■ About this task:
Since only part of the records is wanted, repeat exactly the lines from the one containing "pink plate C5 level 1 -> none" through the last line, both included.
Content starts
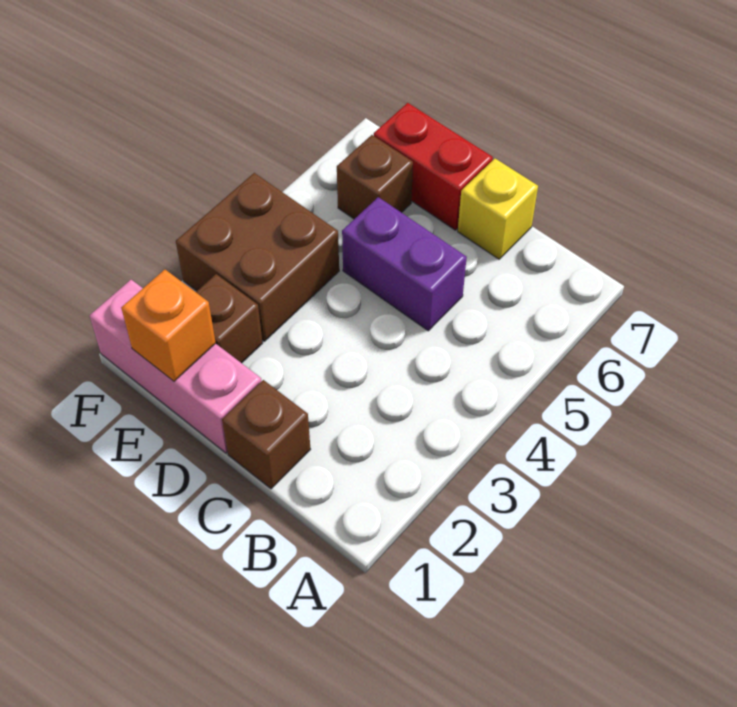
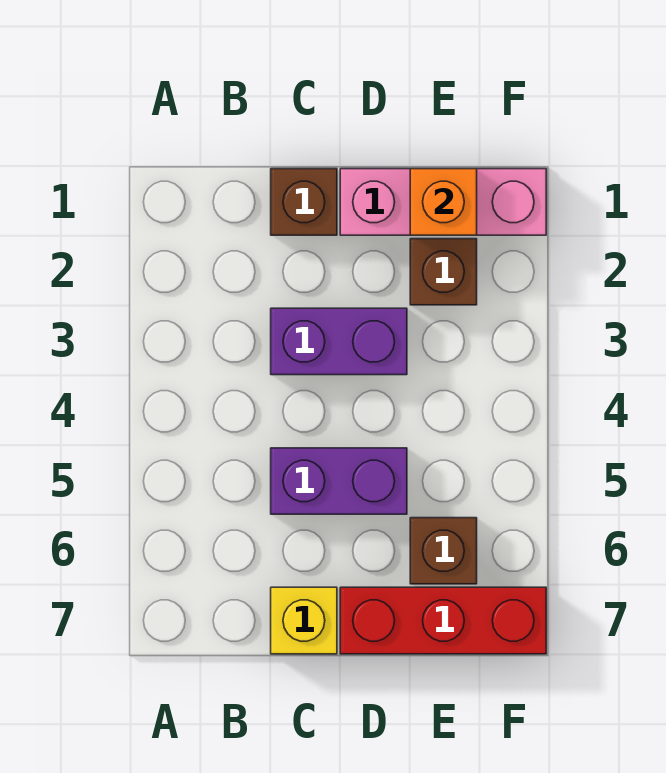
none -> purple brick C3:D3 level 1
red brick D7:E7 level 1 -> red brick D7:F7 level 1
brown brick E3:F4 level 1 -> none

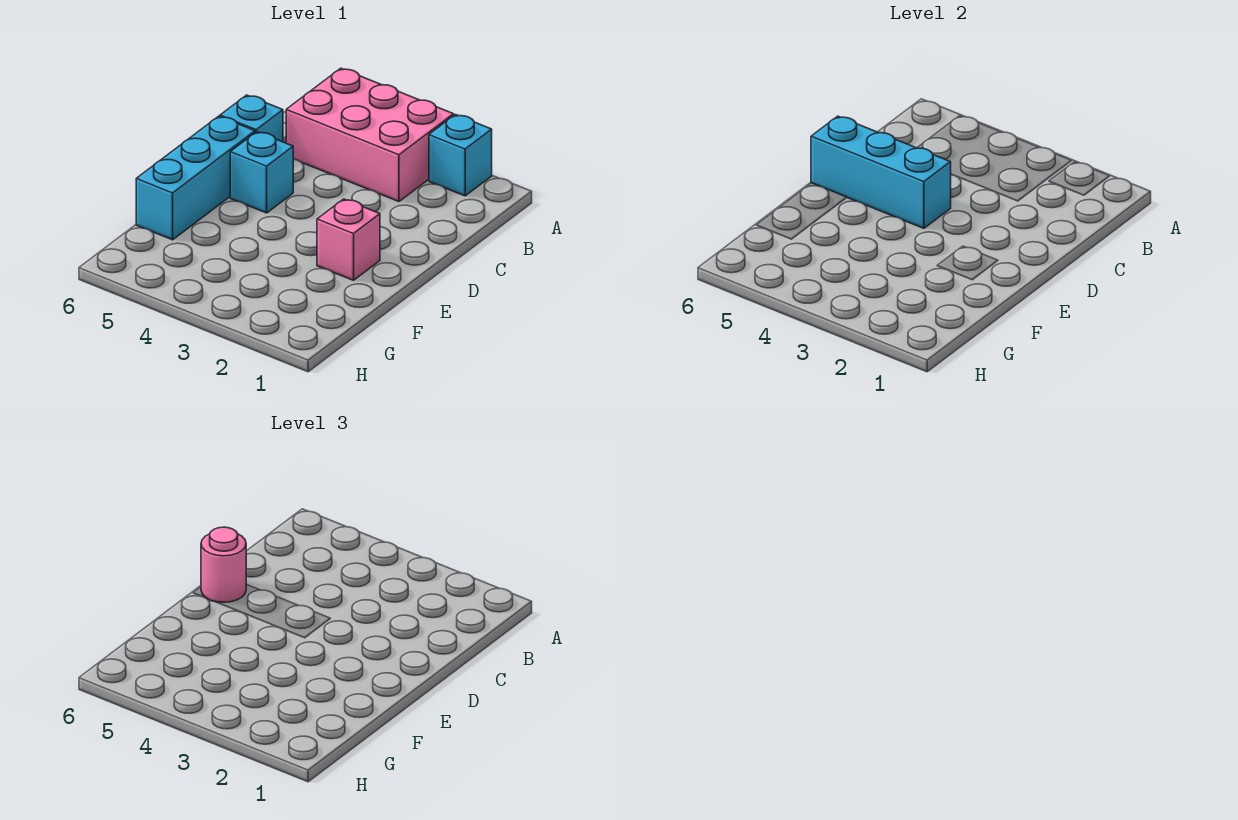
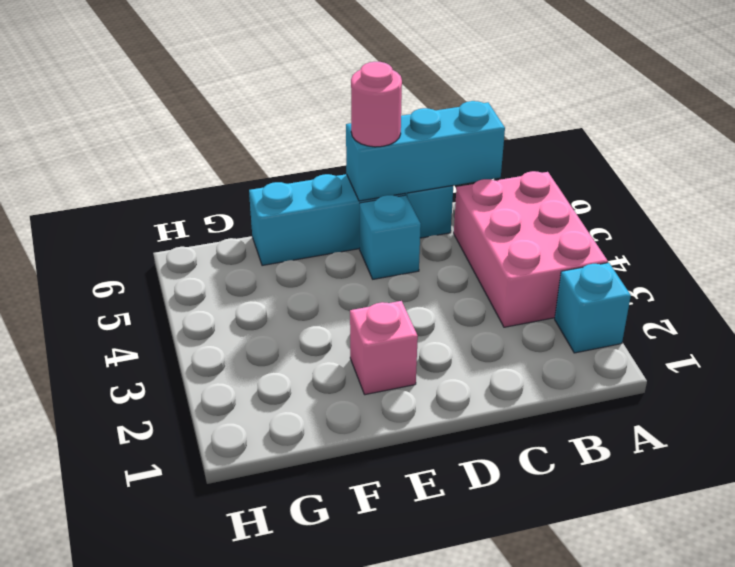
cyan brick D4:D6 level 2 -> cyan brick B6:D6 level 2

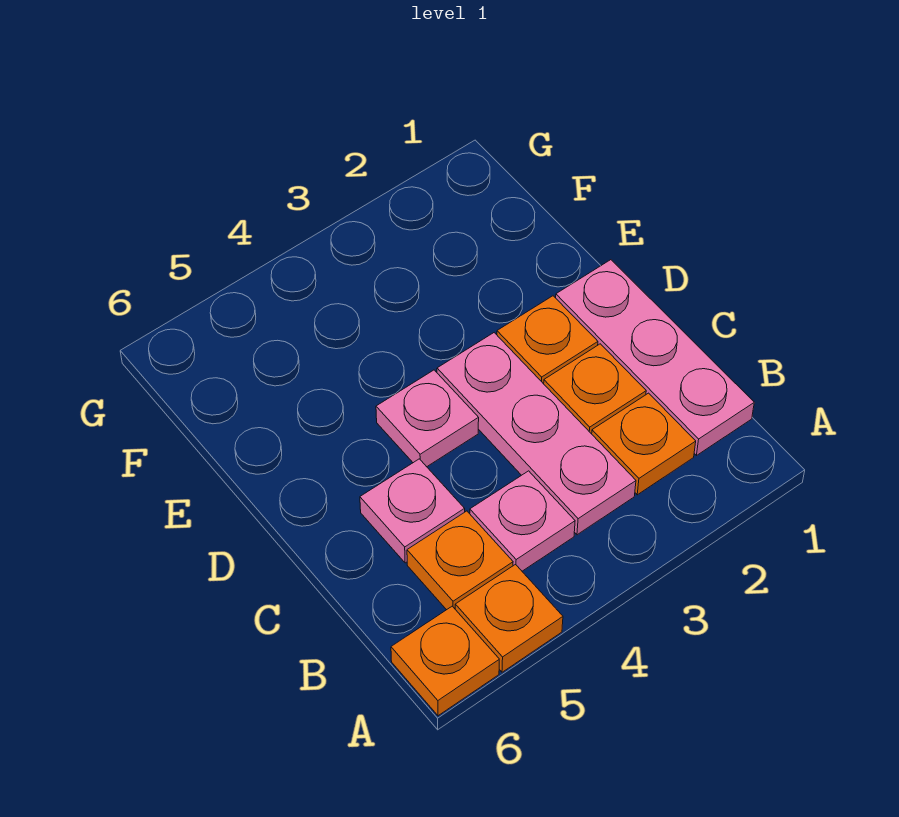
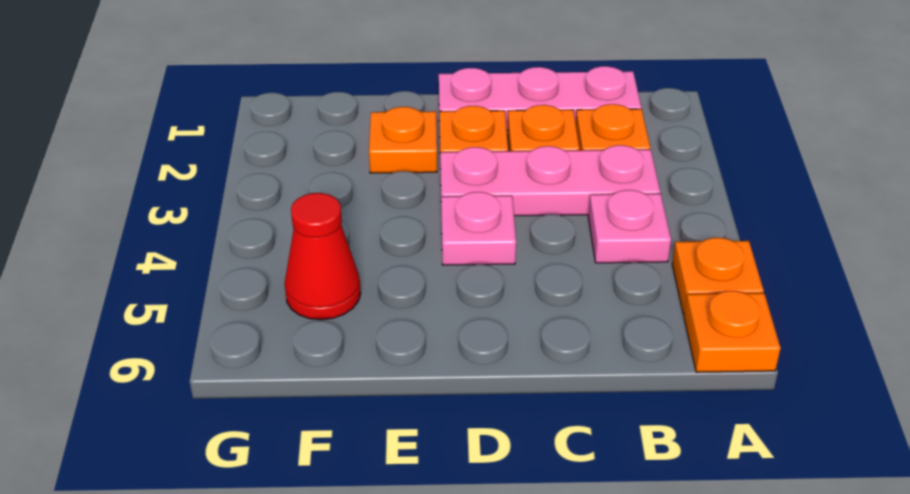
orange plate B5 level 1 -> orange plate E2 level 1
pink plate C5 level 1 -> none
none -> red cone F5 level 1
Content ends
■ Completed task:
pink plate C5 level 1 -> none
none -> red cone F5 level 1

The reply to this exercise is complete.